# WORK TO BE COMPLETED
The reply should hold every line of the data below, unchanged, and none of the pictures.

[Scene image comparisons]

______________________________

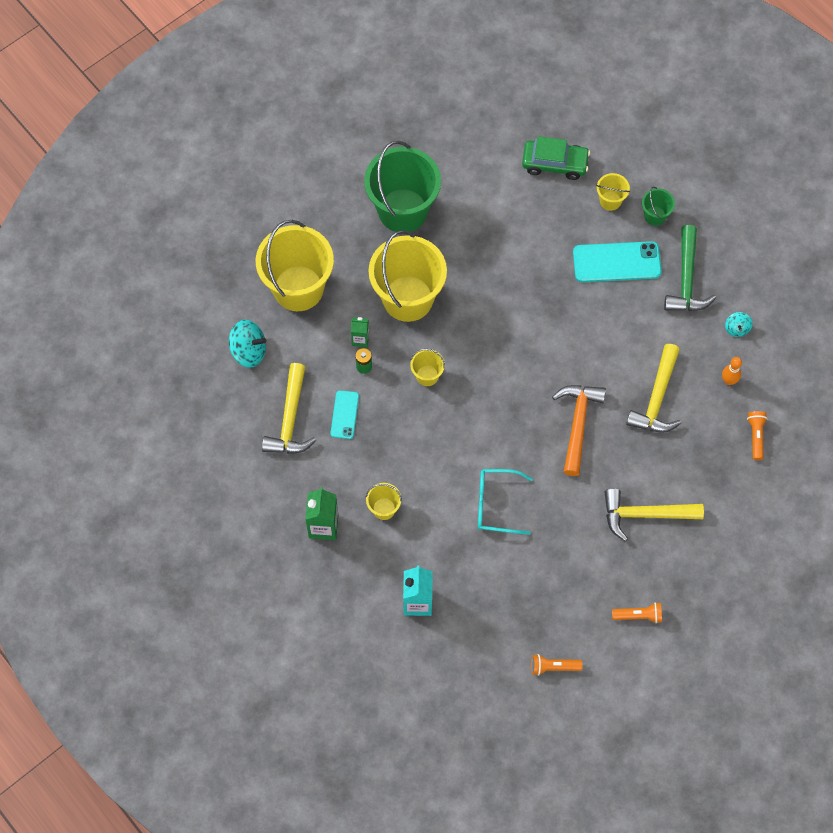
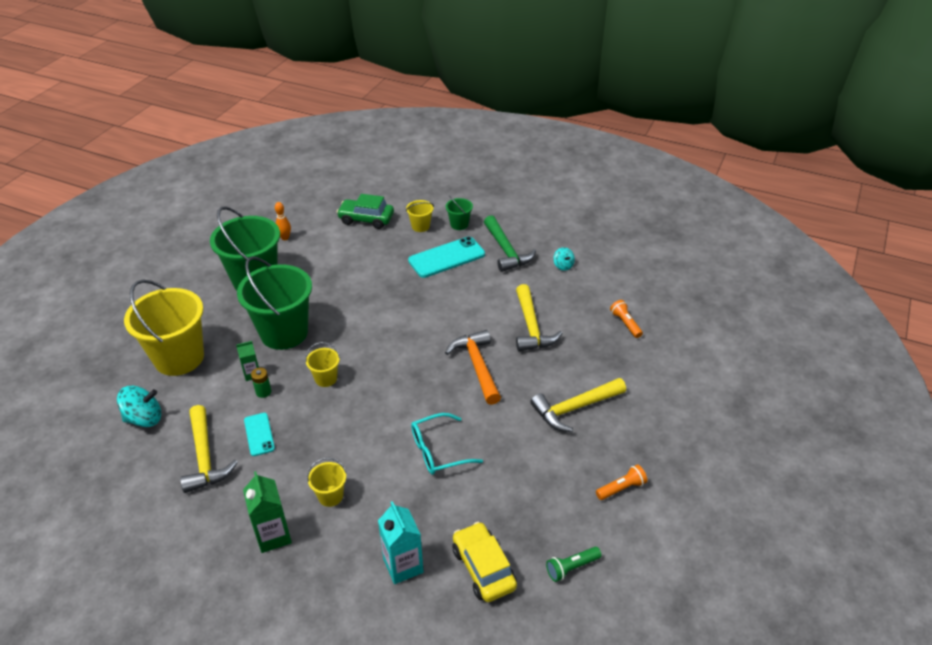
camera: 25 degrees left, 25 degrees down
yellow bucket [369,230,447,322] -> green bucket [237,256,312,350]
green car [522,136,590,180] -> green car turned 150 degrees counterclockwise [337,194,394,229]
orange flashlight [531,654,583,676] -> green flashlight [546,547,602,582]
orange bowling pin [722,357,742,385] -> orange bowling pin moved to [275,202,291,240]
none -> yellow car [452,522,517,602]

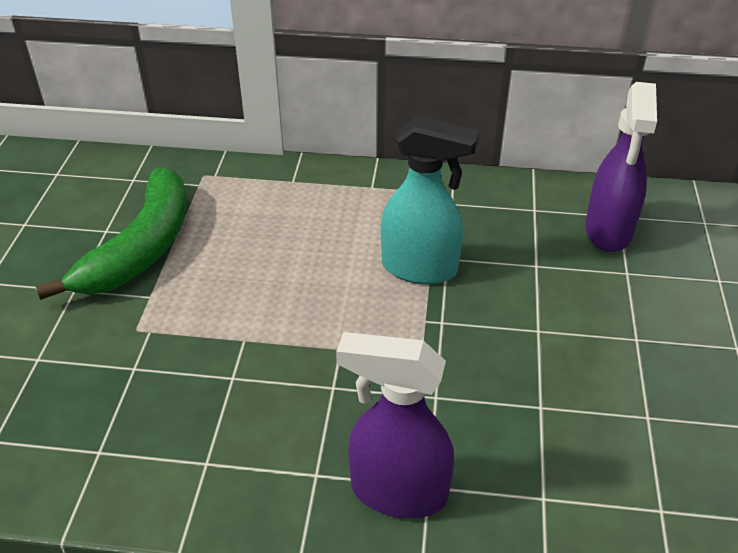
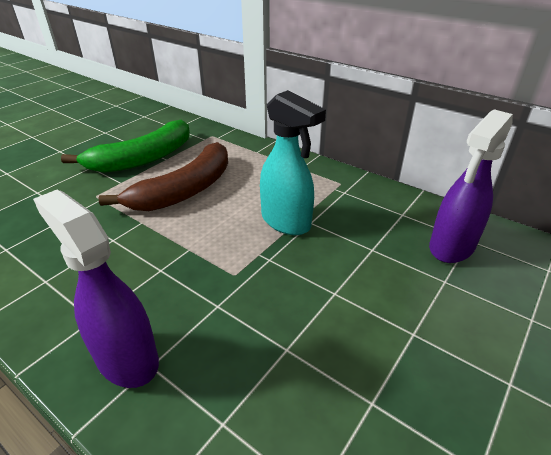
camera: 30 degrees right, 5 degrees down
none -> brown banana [99,142,228,211]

______________________________

# WRITTEN SOLUTION
camera: 25 degrees left, 25 degrees down
yellow bucket [369,230,447,322] -> green bucket [237,256,312,350]
green car [522,136,590,180] -> green car turned 150 degrees counterclockwise [337,194,394,229]
orange flashlight [531,654,583,676] -> green flashlight [546,547,602,582]
orange bowling pin [722,357,742,385] -> orange bowling pin moved to [275,202,291,240]
none -> yellow car [452,522,517,602]

camera: 30 degrees right, 5 degrees down
none -> brown banana [99,142,228,211]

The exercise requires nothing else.